Layout difference data:
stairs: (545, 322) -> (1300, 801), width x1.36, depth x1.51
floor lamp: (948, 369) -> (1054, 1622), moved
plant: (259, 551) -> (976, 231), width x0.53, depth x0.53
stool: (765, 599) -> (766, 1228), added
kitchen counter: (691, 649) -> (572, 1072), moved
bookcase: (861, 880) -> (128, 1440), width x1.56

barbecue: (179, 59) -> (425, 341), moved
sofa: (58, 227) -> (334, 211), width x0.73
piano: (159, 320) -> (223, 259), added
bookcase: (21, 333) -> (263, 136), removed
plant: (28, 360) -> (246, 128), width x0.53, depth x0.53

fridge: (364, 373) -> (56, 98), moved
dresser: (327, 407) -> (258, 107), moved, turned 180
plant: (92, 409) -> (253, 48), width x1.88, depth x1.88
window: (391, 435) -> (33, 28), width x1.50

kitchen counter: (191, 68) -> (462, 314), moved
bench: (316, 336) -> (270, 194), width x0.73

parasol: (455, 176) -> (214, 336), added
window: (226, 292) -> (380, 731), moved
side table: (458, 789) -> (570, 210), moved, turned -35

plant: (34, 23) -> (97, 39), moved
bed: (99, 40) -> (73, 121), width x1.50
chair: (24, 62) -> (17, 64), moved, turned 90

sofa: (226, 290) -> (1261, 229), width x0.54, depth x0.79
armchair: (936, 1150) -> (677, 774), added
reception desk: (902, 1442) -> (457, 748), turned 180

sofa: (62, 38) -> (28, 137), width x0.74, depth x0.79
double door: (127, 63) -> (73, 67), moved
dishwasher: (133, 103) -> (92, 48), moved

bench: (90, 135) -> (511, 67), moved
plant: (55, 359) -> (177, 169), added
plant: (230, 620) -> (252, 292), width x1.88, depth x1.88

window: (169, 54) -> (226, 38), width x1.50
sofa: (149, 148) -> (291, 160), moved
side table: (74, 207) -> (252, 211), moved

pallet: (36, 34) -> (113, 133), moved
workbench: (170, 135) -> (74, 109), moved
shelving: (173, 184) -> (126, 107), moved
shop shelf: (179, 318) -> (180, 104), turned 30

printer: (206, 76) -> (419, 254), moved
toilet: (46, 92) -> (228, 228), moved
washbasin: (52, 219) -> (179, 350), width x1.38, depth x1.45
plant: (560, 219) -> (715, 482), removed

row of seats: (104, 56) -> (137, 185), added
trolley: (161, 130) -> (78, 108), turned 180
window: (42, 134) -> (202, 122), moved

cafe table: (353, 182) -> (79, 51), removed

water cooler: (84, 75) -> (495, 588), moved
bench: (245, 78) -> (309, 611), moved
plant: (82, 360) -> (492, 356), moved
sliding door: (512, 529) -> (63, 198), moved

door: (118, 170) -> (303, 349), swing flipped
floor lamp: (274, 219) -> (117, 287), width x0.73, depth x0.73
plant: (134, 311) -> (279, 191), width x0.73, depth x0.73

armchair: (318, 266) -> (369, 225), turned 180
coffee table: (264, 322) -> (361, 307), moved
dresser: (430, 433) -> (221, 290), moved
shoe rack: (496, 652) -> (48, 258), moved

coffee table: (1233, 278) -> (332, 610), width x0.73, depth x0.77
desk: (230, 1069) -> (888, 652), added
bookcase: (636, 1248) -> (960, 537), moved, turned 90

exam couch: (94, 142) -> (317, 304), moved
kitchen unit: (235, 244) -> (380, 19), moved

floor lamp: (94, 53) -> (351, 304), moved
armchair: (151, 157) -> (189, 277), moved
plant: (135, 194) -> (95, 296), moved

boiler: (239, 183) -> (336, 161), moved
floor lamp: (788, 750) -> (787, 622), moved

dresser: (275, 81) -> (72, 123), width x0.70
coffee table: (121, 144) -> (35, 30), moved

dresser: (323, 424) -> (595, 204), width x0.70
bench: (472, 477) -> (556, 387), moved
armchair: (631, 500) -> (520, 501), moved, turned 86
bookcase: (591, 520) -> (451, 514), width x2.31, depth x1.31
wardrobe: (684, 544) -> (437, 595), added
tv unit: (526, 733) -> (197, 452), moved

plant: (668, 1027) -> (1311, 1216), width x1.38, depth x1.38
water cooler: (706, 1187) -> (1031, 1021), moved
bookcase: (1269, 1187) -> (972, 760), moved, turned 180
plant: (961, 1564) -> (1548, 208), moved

[TASK TO COMPLETE]: Repeat the records exactly, leaving out none of them.

[WRITTEN RESPONSE]:
stairs: (545, 322) -> (1300, 801), width x1.36, depth x1.51
floor lamp: (948, 369) -> (1054, 1622), moved
plant: (259, 551) -> (976, 231), width x0.53, depth x0.53
stool: (765, 599) -> (766, 1228), added
kitchen counter: (691, 649) -> (572, 1072), moved
bookcase: (861, 880) -> (128, 1440), width x1.56

barbecue: (179, 59) -> (425, 341), moved
sofa: (58, 227) -> (334, 211), width x0.73
piano: (159, 320) -> (223, 259), added
bookcase: (21, 333) -> (263, 136), removed
plant: (28, 360) -> (246, 128), width x0.53, depth x0.53

fridge: (364, 373) -> (56, 98), moved
dresser: (327, 407) -> (258, 107), moved, turned 180
plant: (92, 409) -> (253, 48), width x1.88, depth x1.88
window: (391, 435) -> (33, 28), width x1.50

kitchen counter: (191, 68) -> (462, 314), moved
bench: (316, 336) -> (270, 194), width x0.73

parasol: (455, 176) -> (214, 336), added
window: (226, 292) -> (380, 731), moved
side table: (458, 789) -> (570, 210), moved, turned -35

plant: (34, 23) -> (97, 39), moved
bed: (99, 40) -> (73, 121), width x1.50
chair: (24, 62) -> (17, 64), moved, turned 90

sofa: (226, 290) -> (1261, 229), width x0.54, depth x0.79
armchair: (936, 1150) -> (677, 774), added
reception desk: (902, 1442) -> (457, 748), turned 180

sofa: (62, 38) -> (28, 137), width x0.74, depth x0.79
double door: (127, 63) -> (73, 67), moved
dishwasher: (133, 103) -> (92, 48), moved

bench: (90, 135) -> (511, 67), moved
plant: (55, 359) -> (177, 169), added
plant: (230, 620) -> (252, 292), width x1.88, depth x1.88

window: (169, 54) -> (226, 38), width x1.50
sofa: (149, 148) -> (291, 160), moved
side table: (74, 207) -> (252, 211), moved

pallet: (36, 34) -> (113, 133), moved
workbench: (170, 135) -> (74, 109), moved
shelving: (173, 184) -> (126, 107), moved
shop shelf: (179, 318) -> (180, 104), turned 30

printer: (206, 76) -> (419, 254), moved
toilet: (46, 92) -> (228, 228), moved
washbasin: (52, 219) -> (179, 350), width x1.38, depth x1.45
plant: (560, 219) -> (715, 482), removed

row of seats: (104, 56) -> (137, 185), added
trolley: (161, 130) -> (78, 108), turned 180
window: (42, 134) -> (202, 122), moved

cafe table: (353, 182) -> (79, 51), removed

water cooler: (84, 75) -> (495, 588), moved
bench: (245, 78) -> (309, 611), moved
plant: (82, 360) -> (492, 356), moved
sliding door: (512, 529) -> (63, 198), moved

door: (118, 170) -> (303, 349), swing flipped
floor lamp: (274, 219) -> (117, 287), width x0.73, depth x0.73
plant: (134, 311) -> (279, 191), width x0.73, depth x0.73

armchair: (318, 266) -> (369, 225), turned 180
coffee table: (264, 322) -> (361, 307), moved
dresser: (430, 433) -> (221, 290), moved
shoe rack: (496, 652) -> (48, 258), moved

coffee table: (1233, 278) -> (332, 610), width x0.73, depth x0.77
desk: (230, 1069) -> (888, 652), added
bookcase: (636, 1248) -> (960, 537), moved, turned 90

exam couch: (94, 142) -> (317, 304), moved
kitchen unit: (235, 244) -> (380, 19), moved

floor lamp: (94, 53) -> (351, 304), moved
armchair: (151, 157) -> (189, 277), moved
plant: (135, 194) -> (95, 296), moved

boiler: (239, 183) -> (336, 161), moved
floor lamp: (788, 750) -> (787, 622), moved

dresser: (275, 81) -> (72, 123), width x0.70
coffee table: (121, 144) -> (35, 30), moved

dresser: (323, 424) -> (595, 204), width x0.70
bench: (472, 477) -> (556, 387), moved
armchair: (631, 500) -> (520, 501), moved, turned 86
bookcase: (591, 520) -> (451, 514), width x2.31, depth x1.31
wardrobe: (684, 544) -> (437, 595), added
tv unit: (526, 733) -> (197, 452), moved

plant: (668, 1027) -> (1311, 1216), width x1.38, depth x1.38
water cooler: (706, 1187) -> (1031, 1021), moved
bookcase: (1269, 1187) -> (972, 760), moved, turned 180
plant: (961, 1564) -> (1548, 208), moved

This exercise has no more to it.